┌──

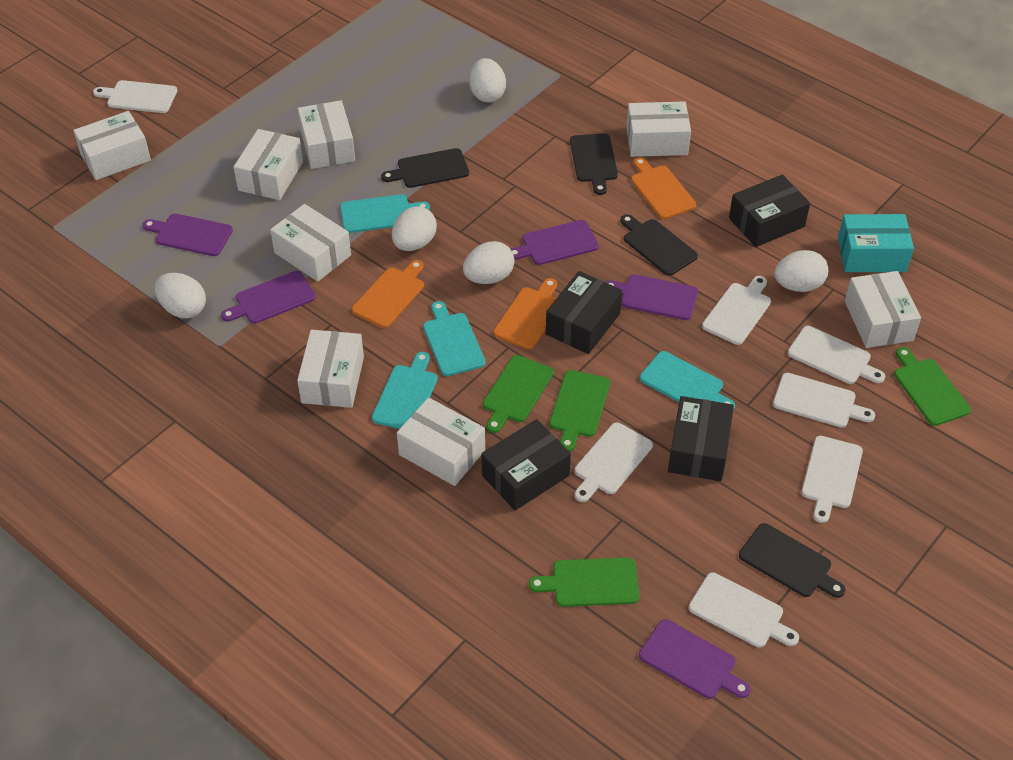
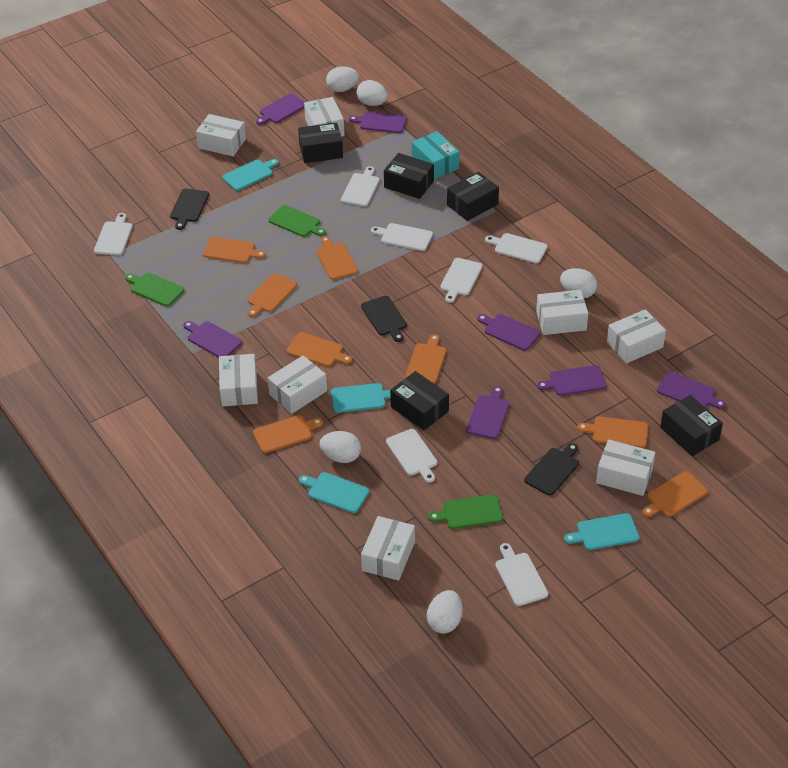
black box: 4 -> 5
black cutting board: 4 -> 3
green cutting board: 4 -> 3
orange cutting board: 3 -> 8
purple cutting board: 5 -> 7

└──

> [Problem to solve]
Your answer should be a single number, the count of lines in the listing that contain "cutting".

> [Output of the exercise]
4